# [What to do]
Keep to one stretch of the data below, the lines from the one with "none -> black brick C1 level 1" up to and including the one with "none -> black brick A7 level 2", and return that stretch exactly.

# [Provided information]
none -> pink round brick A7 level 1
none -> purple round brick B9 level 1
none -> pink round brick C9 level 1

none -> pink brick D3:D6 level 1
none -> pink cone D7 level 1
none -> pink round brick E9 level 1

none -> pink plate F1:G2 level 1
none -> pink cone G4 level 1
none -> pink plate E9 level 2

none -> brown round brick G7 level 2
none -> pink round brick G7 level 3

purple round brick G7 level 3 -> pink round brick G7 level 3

...

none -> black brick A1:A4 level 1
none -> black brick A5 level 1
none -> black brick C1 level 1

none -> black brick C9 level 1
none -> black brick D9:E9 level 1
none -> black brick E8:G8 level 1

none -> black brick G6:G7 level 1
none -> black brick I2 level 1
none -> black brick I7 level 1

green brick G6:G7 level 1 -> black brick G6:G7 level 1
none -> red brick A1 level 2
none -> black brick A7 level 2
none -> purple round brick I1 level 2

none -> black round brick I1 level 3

...

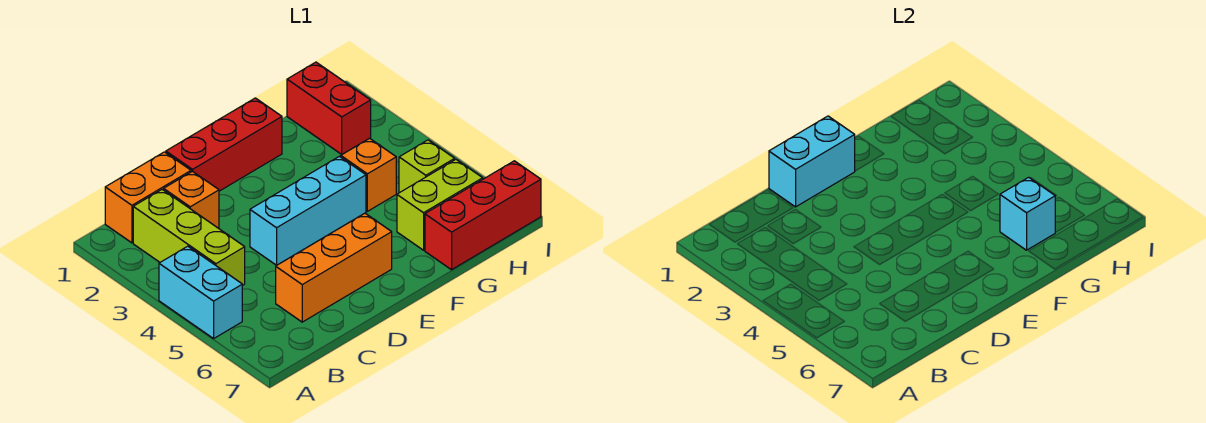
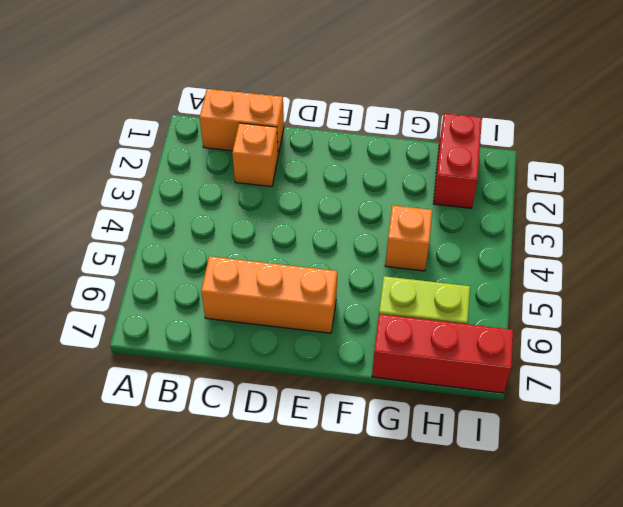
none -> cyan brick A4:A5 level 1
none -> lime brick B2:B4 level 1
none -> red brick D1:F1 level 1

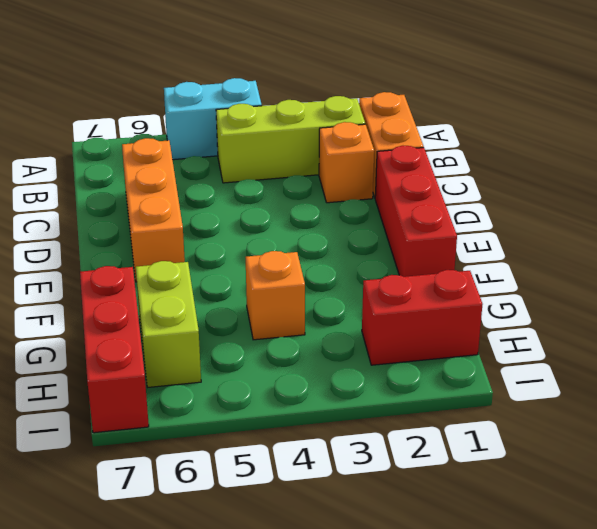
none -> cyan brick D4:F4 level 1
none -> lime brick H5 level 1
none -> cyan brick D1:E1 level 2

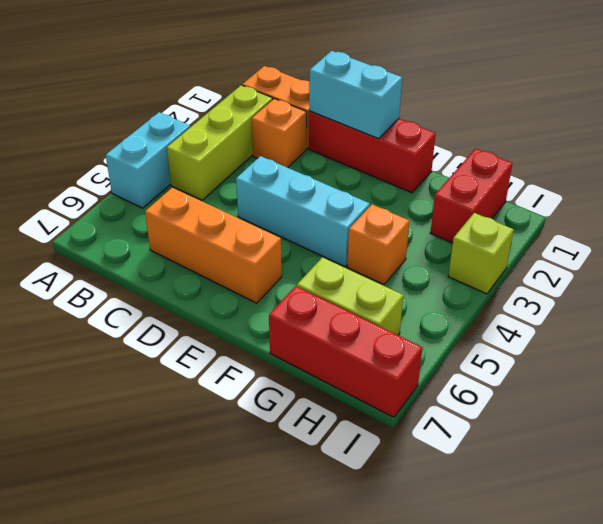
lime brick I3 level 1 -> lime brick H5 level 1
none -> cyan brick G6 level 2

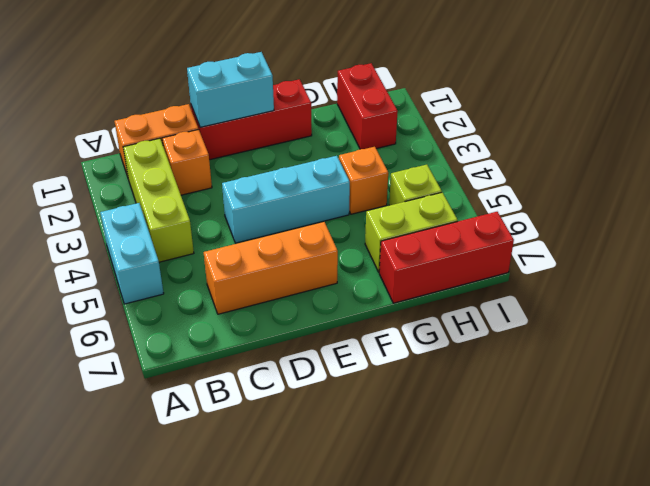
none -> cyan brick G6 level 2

# [Response area]
none -> black brick C1 level 1

none -> black brick C9 level 1
none -> black brick D9:E9 level 1
none -> black brick E8:G8 level 1

none -> black brick G6:G7 level 1
none -> black brick I2 level 1
none -> black brick I7 level 1

green brick G6:G7 level 1 -> black brick G6:G7 level 1
none -> red brick A1 level 2
none -> black brick A7 level 2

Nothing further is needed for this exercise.